#### TASK PROMPT:
Find the word "green" in the listing; pull out each line holding it.

#### ENTRIES SUPPLIED:
----------
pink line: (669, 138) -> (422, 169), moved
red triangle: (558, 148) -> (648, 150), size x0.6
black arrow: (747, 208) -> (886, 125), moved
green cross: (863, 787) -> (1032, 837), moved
----------
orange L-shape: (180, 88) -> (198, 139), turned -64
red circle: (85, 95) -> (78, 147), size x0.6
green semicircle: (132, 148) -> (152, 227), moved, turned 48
----------
#### RESPONSE AREA:
green cross: (863, 787) -> (1032, 837), moved
green semicircle: (132, 148) -> (152, 227), moved, turned 48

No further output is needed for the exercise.